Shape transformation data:
+++

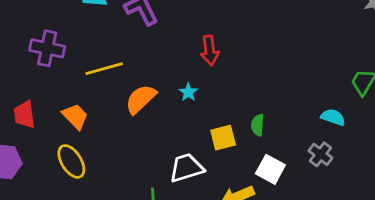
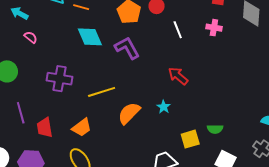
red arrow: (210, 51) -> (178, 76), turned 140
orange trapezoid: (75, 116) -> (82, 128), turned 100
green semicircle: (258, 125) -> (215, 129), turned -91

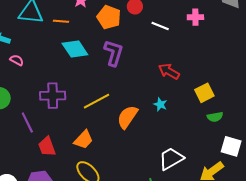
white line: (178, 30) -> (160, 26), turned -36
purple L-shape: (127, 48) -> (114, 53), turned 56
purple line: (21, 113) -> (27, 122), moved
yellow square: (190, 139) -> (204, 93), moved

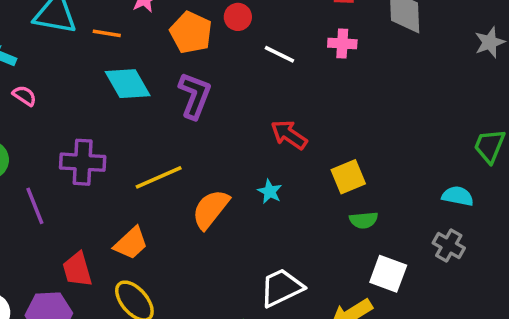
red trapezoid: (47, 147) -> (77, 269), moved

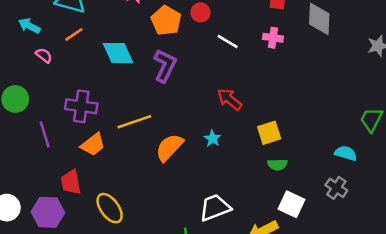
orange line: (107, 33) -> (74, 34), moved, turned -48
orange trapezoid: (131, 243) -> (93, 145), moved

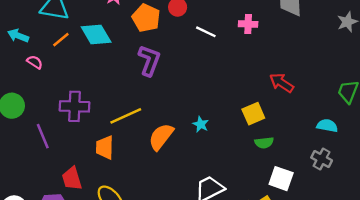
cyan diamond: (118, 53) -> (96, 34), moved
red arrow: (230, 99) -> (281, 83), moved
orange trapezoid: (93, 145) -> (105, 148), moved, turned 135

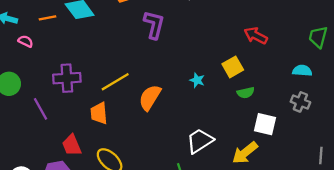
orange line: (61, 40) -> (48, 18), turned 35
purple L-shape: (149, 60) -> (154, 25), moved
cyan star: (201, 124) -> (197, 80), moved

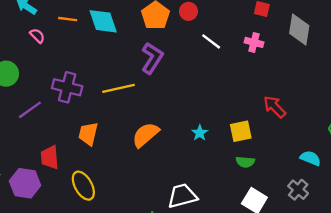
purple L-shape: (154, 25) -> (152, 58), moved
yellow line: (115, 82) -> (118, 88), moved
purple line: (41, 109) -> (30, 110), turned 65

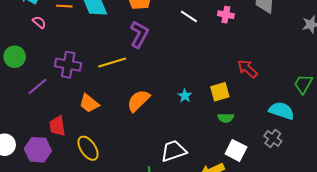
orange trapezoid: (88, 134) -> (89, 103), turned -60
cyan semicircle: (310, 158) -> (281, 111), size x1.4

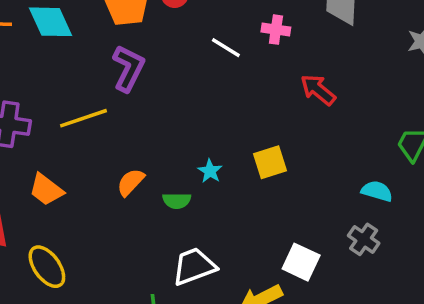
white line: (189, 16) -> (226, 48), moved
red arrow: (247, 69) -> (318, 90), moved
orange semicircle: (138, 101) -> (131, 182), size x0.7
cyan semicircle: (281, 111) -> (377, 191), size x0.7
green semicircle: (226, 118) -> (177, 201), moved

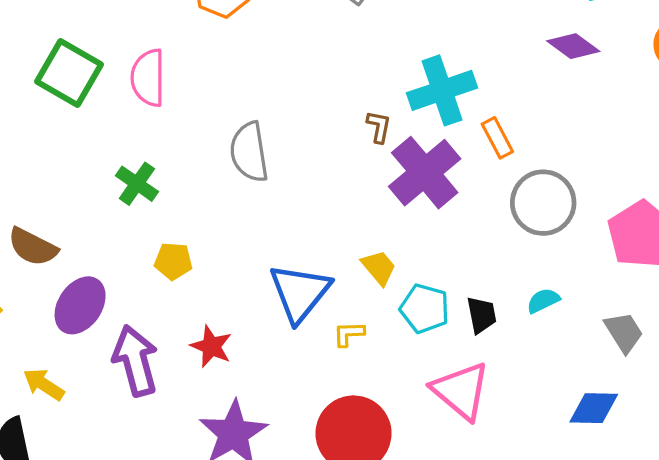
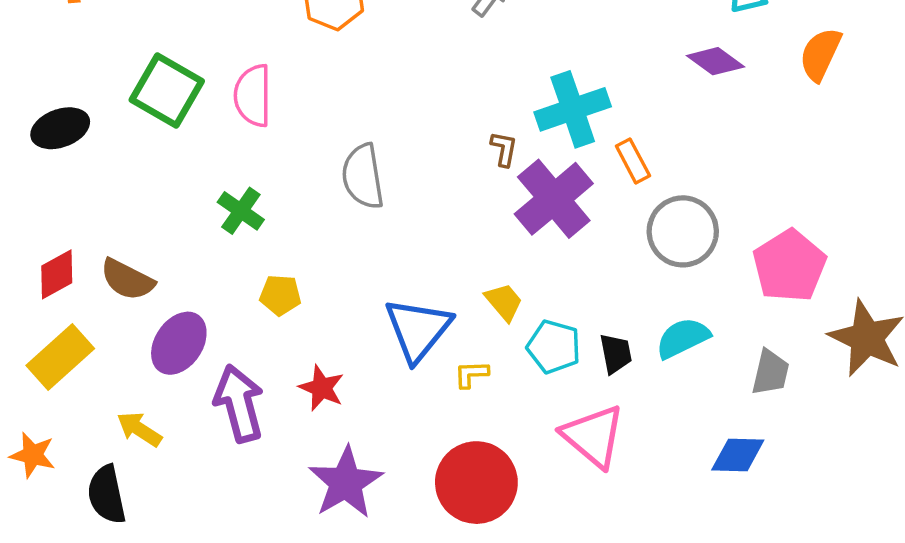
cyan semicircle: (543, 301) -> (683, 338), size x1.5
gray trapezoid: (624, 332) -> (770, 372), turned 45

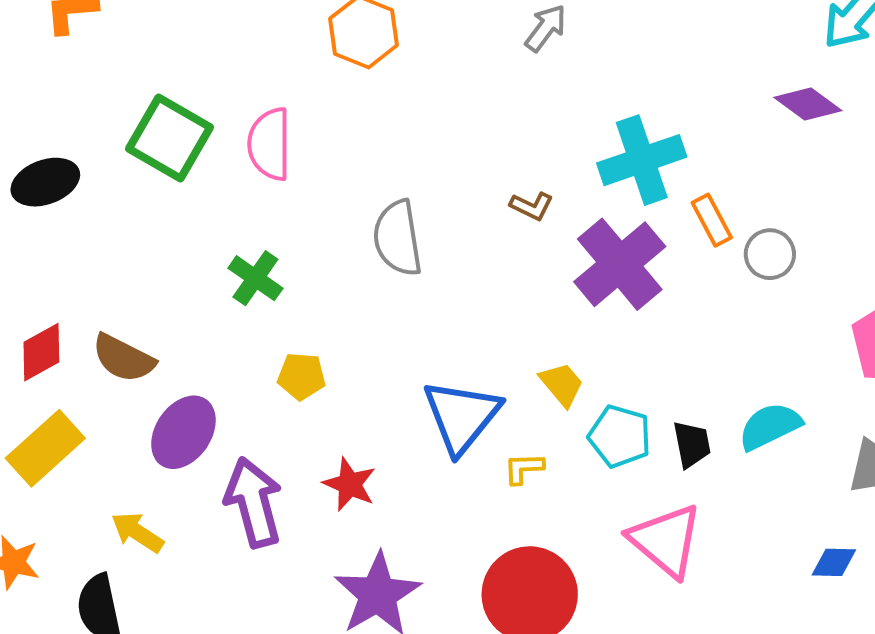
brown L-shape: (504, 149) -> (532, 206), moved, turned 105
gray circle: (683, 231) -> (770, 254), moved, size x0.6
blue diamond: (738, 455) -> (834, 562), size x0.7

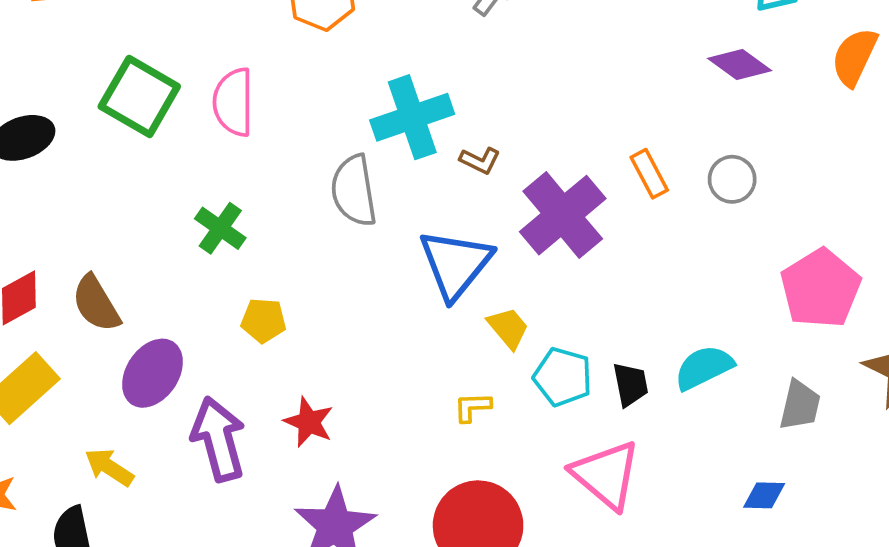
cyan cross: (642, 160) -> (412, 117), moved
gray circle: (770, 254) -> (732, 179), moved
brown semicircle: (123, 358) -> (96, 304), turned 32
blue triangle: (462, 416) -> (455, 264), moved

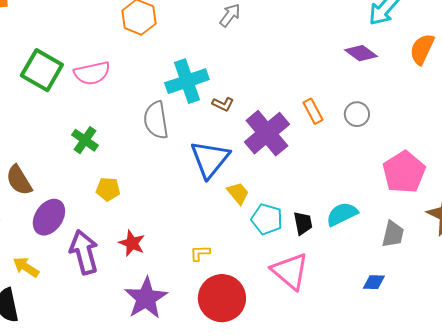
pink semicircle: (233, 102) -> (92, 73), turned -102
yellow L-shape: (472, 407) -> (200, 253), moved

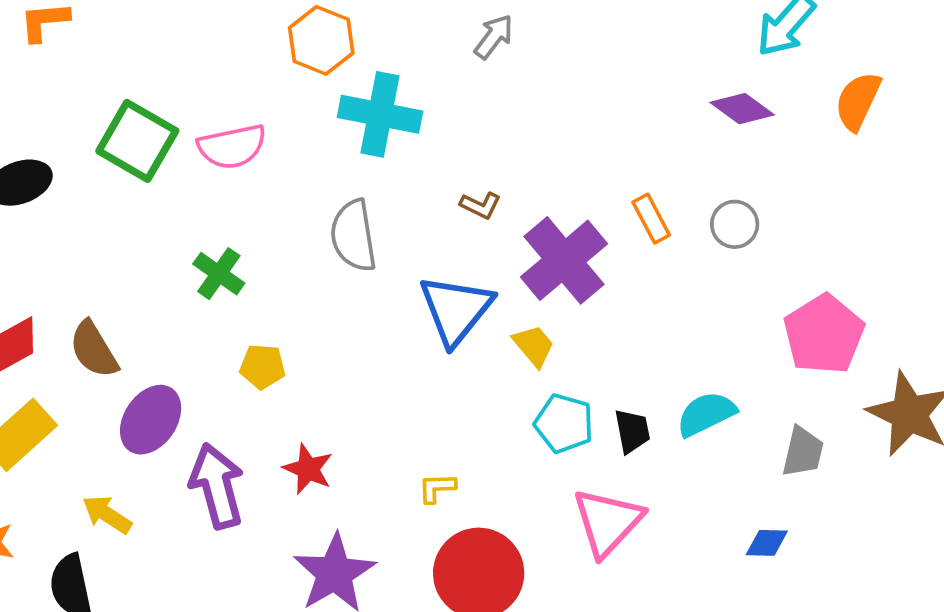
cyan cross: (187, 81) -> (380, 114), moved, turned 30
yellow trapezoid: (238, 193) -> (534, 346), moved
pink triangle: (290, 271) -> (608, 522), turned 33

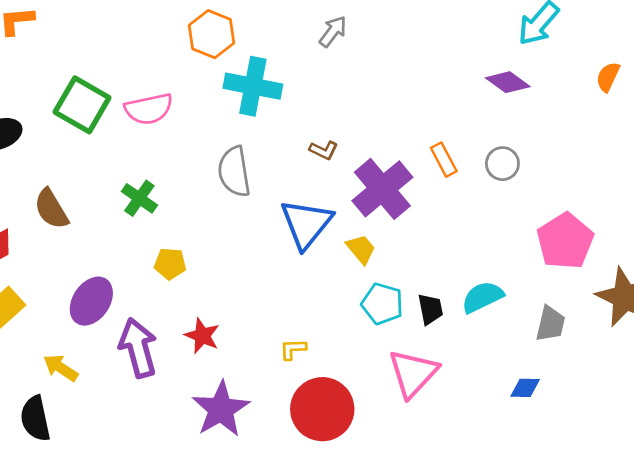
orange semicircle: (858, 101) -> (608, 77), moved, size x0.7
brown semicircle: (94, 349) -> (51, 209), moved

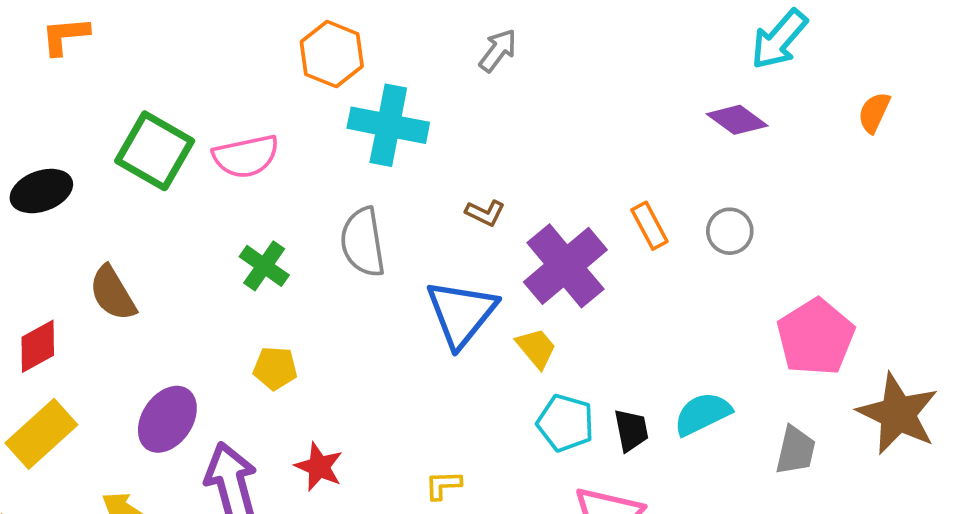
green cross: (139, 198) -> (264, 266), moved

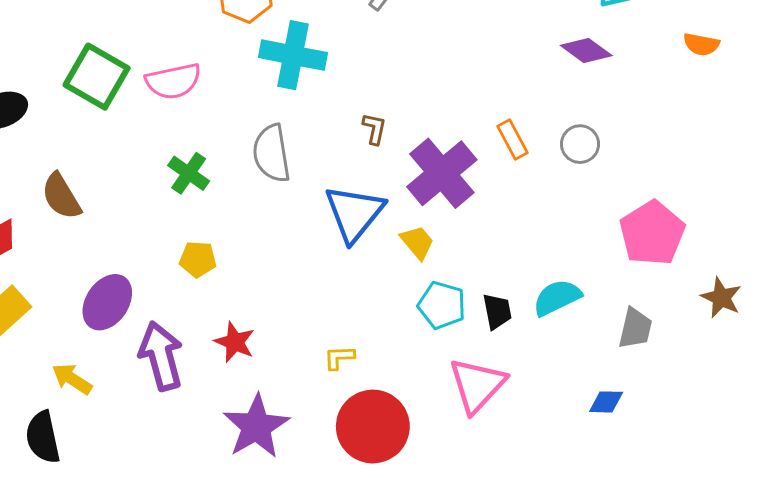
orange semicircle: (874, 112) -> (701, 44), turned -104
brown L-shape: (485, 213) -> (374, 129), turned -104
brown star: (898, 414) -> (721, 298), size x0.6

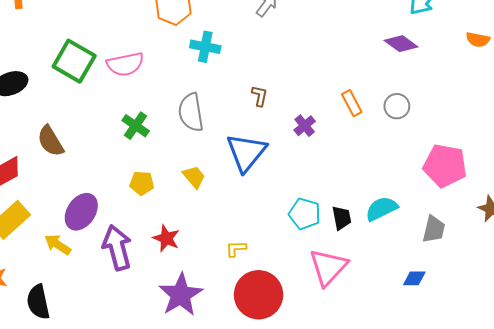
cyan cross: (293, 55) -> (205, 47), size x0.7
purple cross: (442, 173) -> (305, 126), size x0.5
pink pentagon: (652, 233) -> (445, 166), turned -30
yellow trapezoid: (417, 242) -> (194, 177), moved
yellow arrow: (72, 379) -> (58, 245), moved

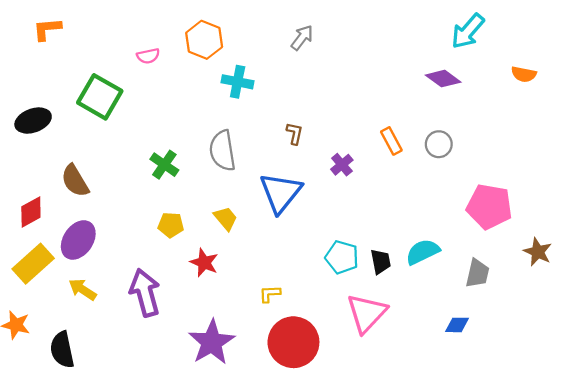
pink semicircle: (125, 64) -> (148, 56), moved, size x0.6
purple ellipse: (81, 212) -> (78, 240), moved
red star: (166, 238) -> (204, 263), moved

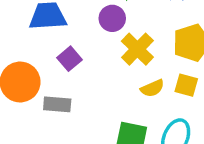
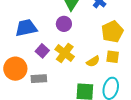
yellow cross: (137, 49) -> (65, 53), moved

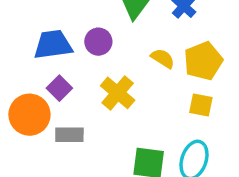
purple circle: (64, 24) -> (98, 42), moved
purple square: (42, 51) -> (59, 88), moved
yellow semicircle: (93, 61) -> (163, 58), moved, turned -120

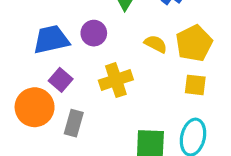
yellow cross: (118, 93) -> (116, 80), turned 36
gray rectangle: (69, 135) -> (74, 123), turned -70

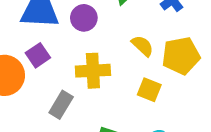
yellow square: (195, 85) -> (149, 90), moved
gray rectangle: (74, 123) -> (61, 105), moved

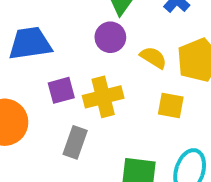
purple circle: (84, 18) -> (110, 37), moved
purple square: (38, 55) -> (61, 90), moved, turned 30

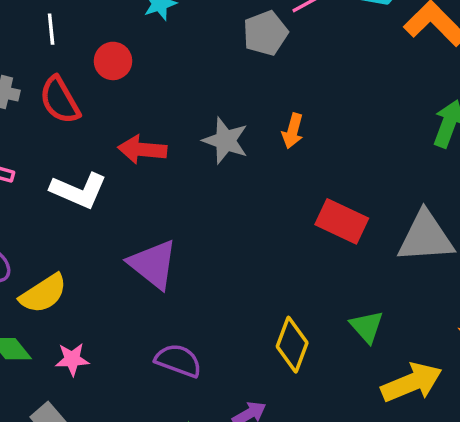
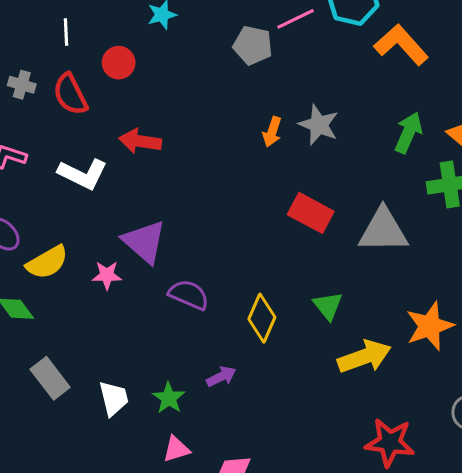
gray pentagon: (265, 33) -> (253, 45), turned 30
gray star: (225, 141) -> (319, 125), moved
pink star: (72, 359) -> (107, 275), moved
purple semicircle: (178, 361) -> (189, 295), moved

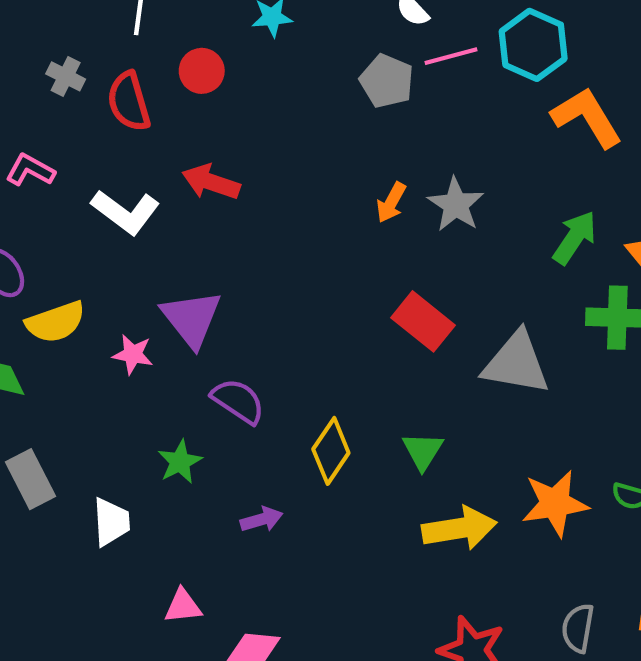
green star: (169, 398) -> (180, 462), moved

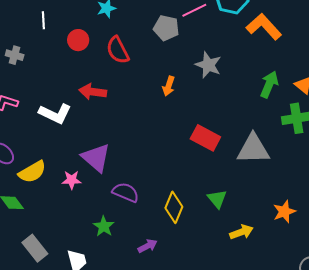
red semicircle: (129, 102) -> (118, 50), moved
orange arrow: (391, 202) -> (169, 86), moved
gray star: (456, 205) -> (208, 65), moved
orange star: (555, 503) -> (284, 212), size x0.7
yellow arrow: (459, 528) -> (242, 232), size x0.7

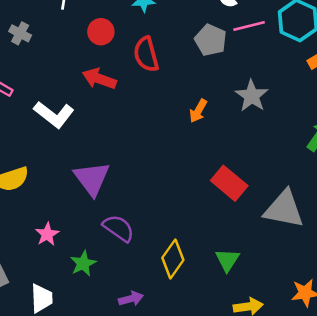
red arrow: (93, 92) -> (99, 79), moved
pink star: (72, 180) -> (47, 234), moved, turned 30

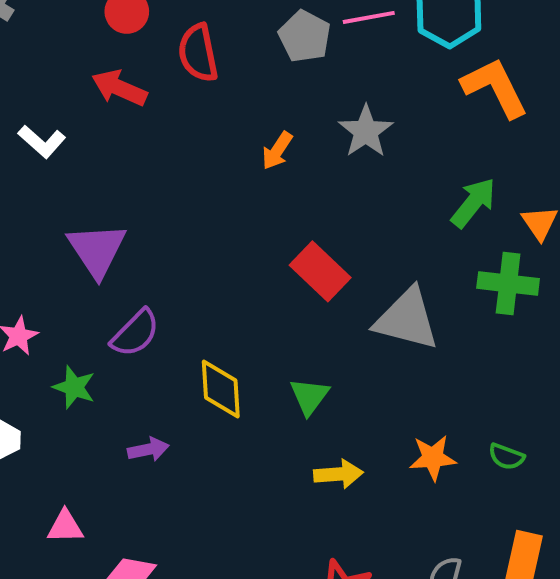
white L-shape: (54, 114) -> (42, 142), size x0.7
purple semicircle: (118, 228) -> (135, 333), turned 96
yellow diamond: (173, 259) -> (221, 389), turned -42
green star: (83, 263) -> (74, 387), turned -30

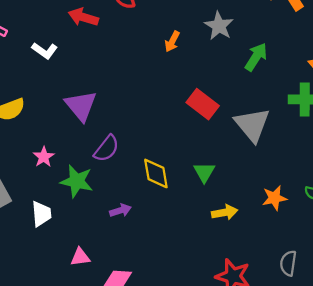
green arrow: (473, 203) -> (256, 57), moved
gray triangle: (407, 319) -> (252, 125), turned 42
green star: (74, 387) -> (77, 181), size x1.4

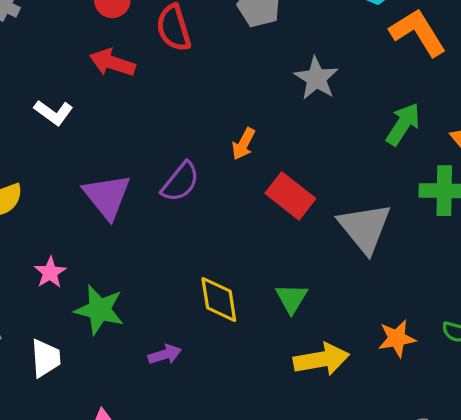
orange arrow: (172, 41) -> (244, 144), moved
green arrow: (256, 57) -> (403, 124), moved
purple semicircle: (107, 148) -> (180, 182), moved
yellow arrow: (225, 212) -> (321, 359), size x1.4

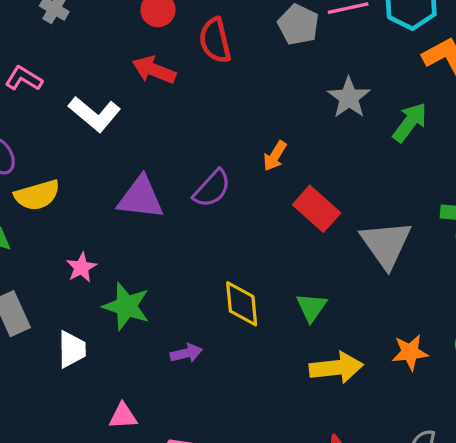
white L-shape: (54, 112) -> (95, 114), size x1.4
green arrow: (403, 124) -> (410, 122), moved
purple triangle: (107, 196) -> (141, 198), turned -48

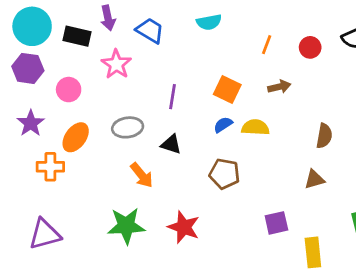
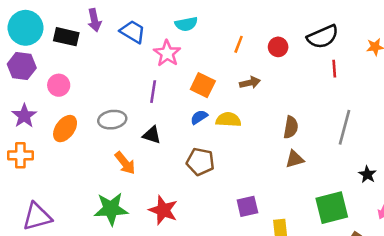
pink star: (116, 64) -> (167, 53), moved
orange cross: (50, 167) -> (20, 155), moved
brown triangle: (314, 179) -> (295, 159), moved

+++

Prompt: Write out each line of the data above exactly, starting at the top and finishing with the line containing "purple L-shape: (149, 60) -> (154, 25), moved"; omit the pictures.

Your response:
red arrow: (210, 51) -> (178, 76), turned 140
orange trapezoid: (75, 116) -> (82, 128), turned 100
green semicircle: (258, 125) -> (215, 129), turned -91

white line: (178, 30) -> (160, 26), turned -36
purple L-shape: (127, 48) -> (114, 53), turned 56
purple line: (21, 113) -> (27, 122), moved
yellow square: (190, 139) -> (204, 93), moved

red trapezoid: (47, 147) -> (77, 269), moved

orange line: (107, 33) -> (74, 34), moved, turned -48
orange trapezoid: (131, 243) -> (93, 145), moved

cyan diamond: (118, 53) -> (96, 34), moved
red arrow: (230, 99) -> (281, 83), moved
orange trapezoid: (93, 145) -> (105, 148), moved, turned 135

orange line: (61, 40) -> (48, 18), turned 35
purple L-shape: (149, 60) -> (154, 25), moved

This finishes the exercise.